WHAT IS REQUIRED:
Your task is to transcribe the data exactly while omitting each picture.

◆ ◆ ◆ ◆ ◆ ◆ ◆

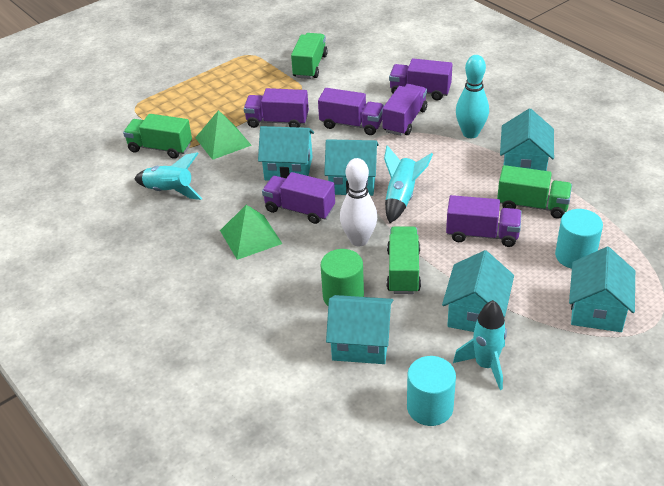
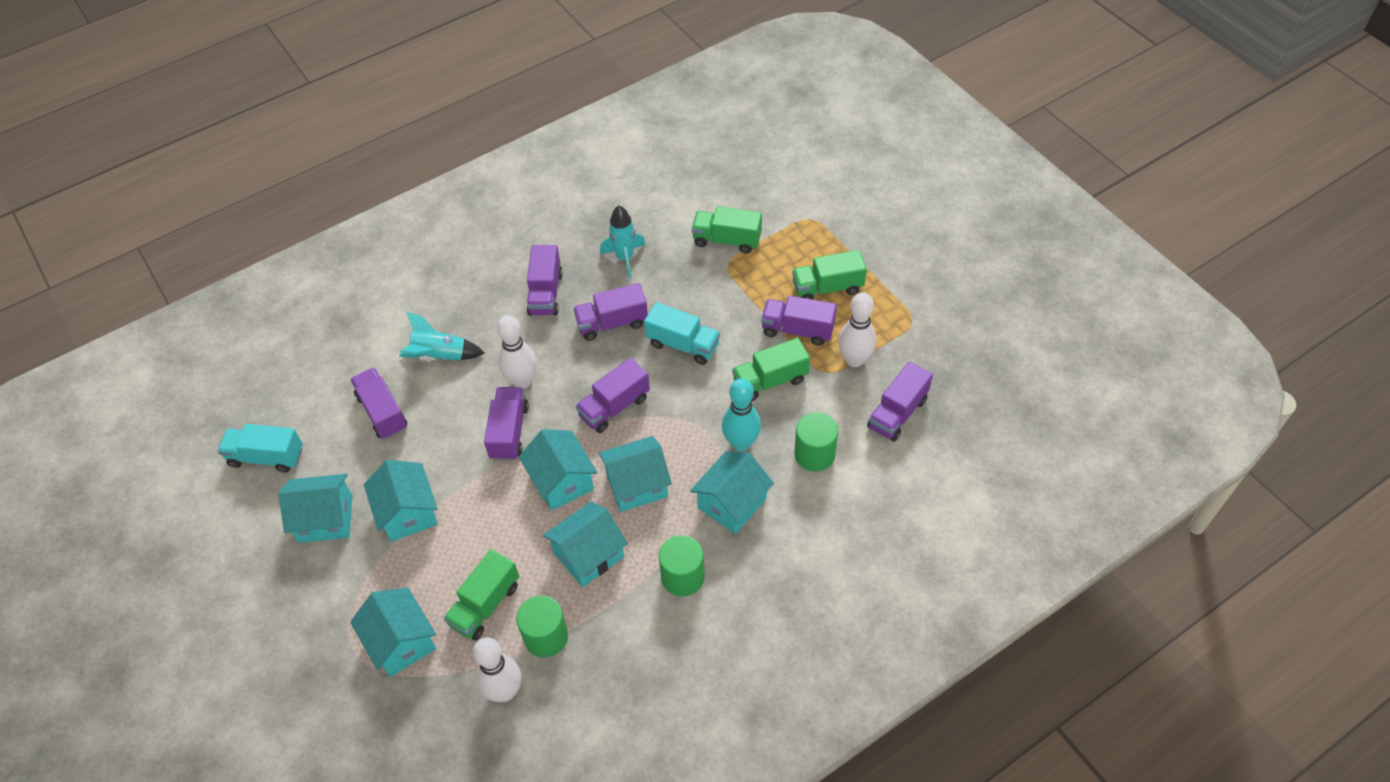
green cylinder: 1 -> 3
green pyramid: 2 -> 0
purple truck: 6 -> 7
turquoise cylinder: 2 -> 0
turquoise house: 6 -> 7
turquoise rocket: 3 -> 2
turquoise truck: 0 -> 2
white bowling pin: 1 -> 3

◆ ◆ ◆ ◆ ◆ ◆ ◆

ANSWER:
green cylinder: 1 -> 3
green pyramid: 2 -> 0
purple truck: 6 -> 7
turquoise cylinder: 2 -> 0
turquoise house: 6 -> 7
turquoise rocket: 3 -> 2
turquoise truck: 0 -> 2
white bowling pin: 1 -> 3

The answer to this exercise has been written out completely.